### Material shown
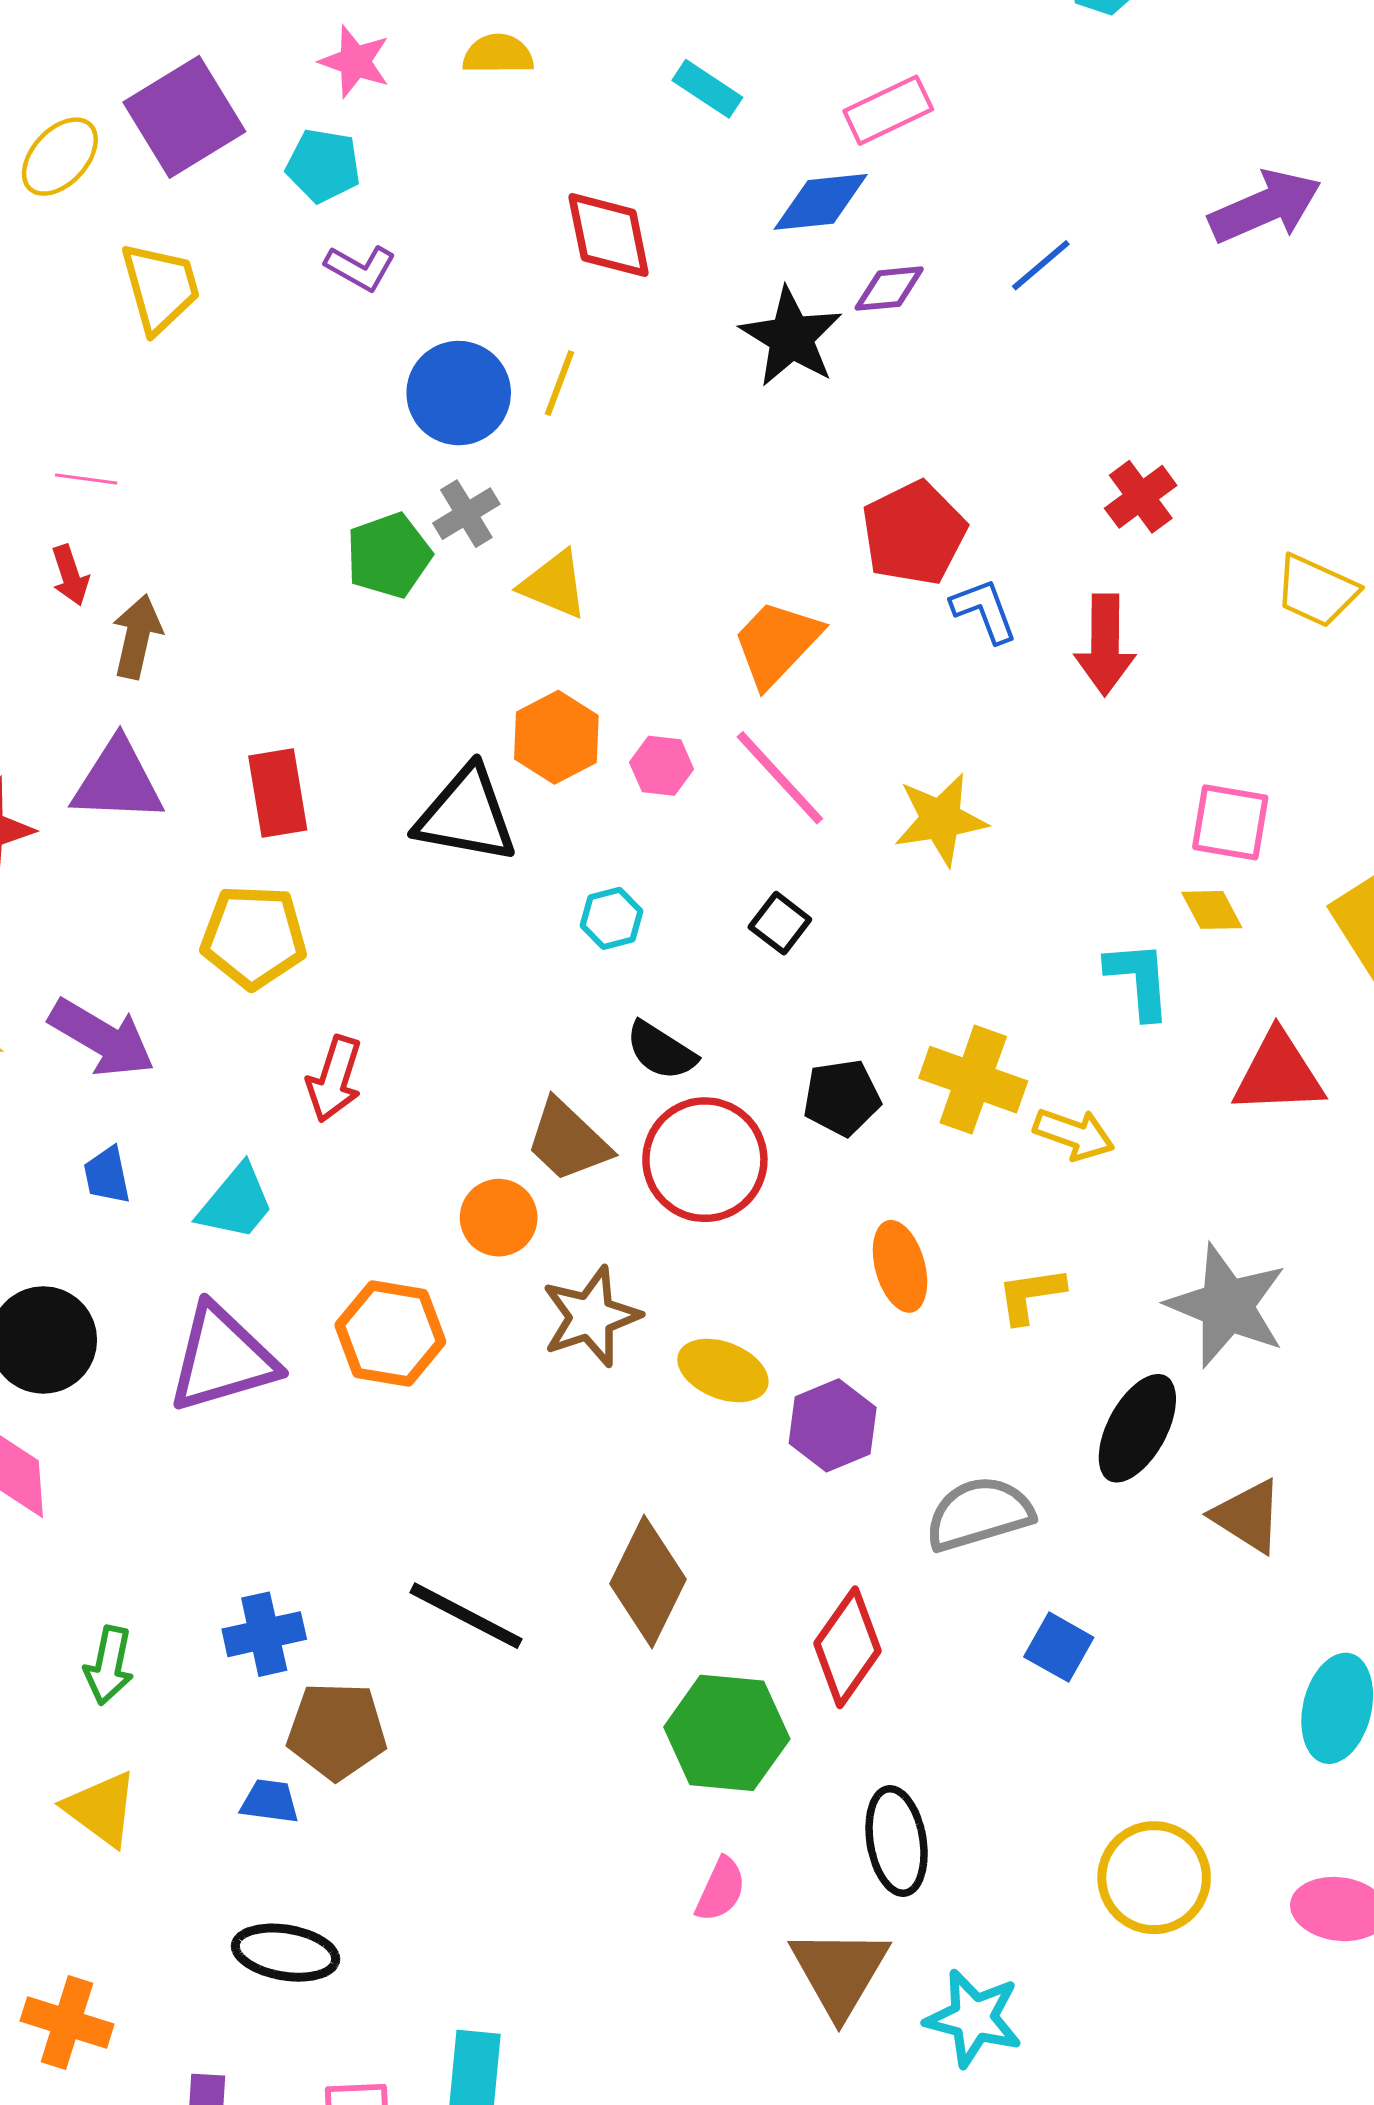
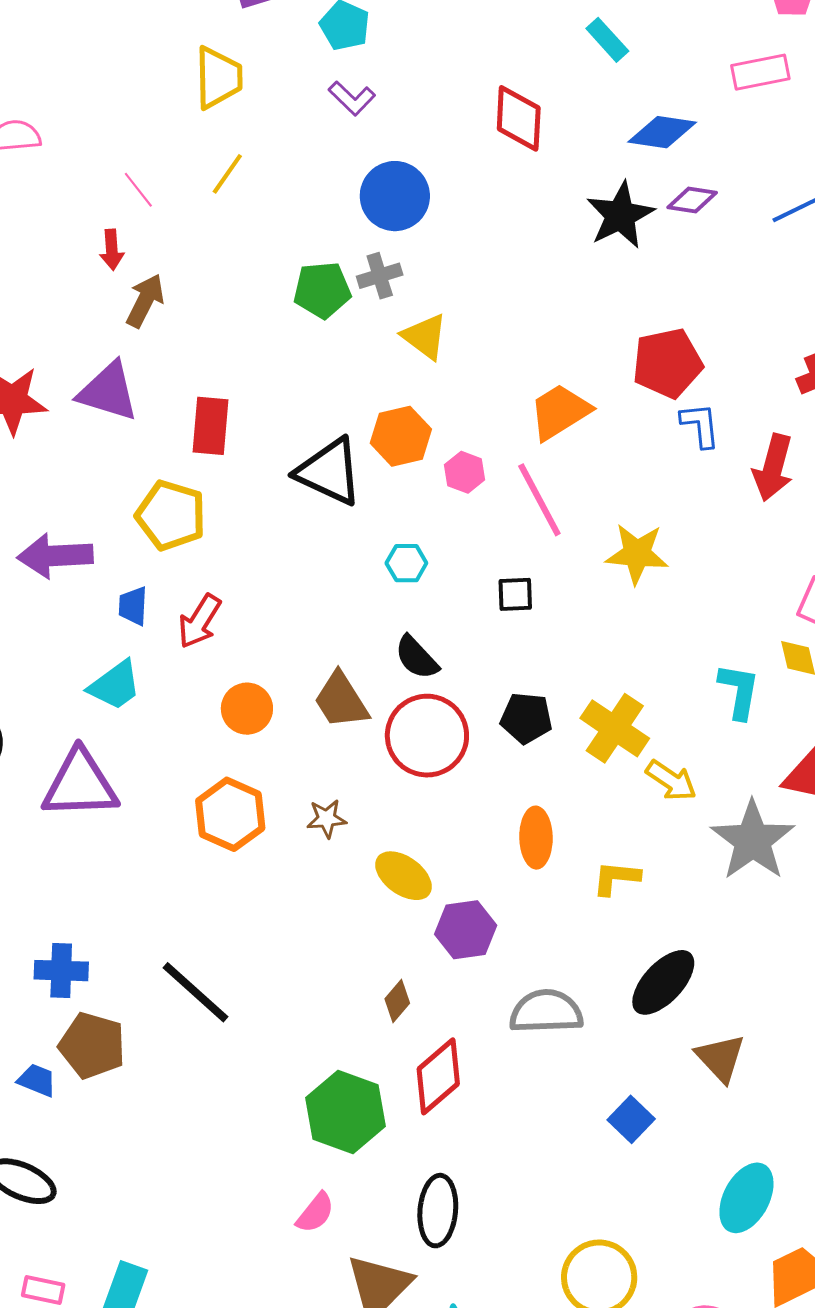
pink rectangle: (888, 110) -> (760, 72), moved
yellow line: (559, 383) -> (227, 174), moved
pink line: (86, 479) -> (138, 190), turned 30
black square: (780, 923) -> (515, 594), turned 36
purple arrow: (102, 1038) -> (55, 556), turned 132
blue trapezoid: (107, 1175) -> (133, 606), moved
orange circle: (499, 1218) -> (247, 709), moved
gray star: (1227, 1306) -> (753, 840), moved
brown star: (591, 1317) -> (327, 819), size x0.6
orange hexagon: (390, 1333) -> (230, 814), moved
brown diamond: (648, 1581) -> (397, 1001), moved, size x0.5
blue square: (1059, 1647) -> (631, 1119), moved

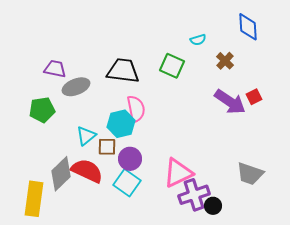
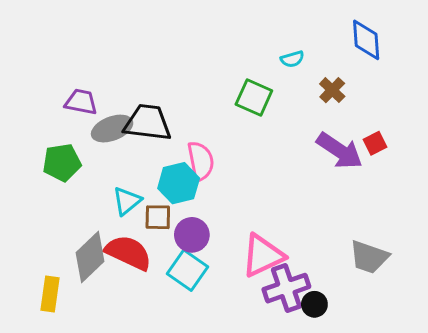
black trapezoid: (123, 71) -> (148, 123), moved
yellow rectangle: (34, 199) -> (50, 294), size x0.7

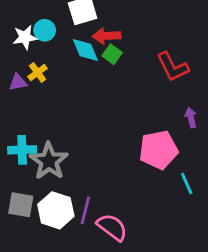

### Exercise instructions
Pictures do not belong in the copy. Repeat exactly each line from the one with "blue square: (1059, 1647)" through the end of the listing.

### Finished task
blue square: (1059, 1647) -> (631, 1119), moved

black trapezoid: (123, 71) -> (148, 123), moved
yellow rectangle: (34, 199) -> (50, 294), size x0.7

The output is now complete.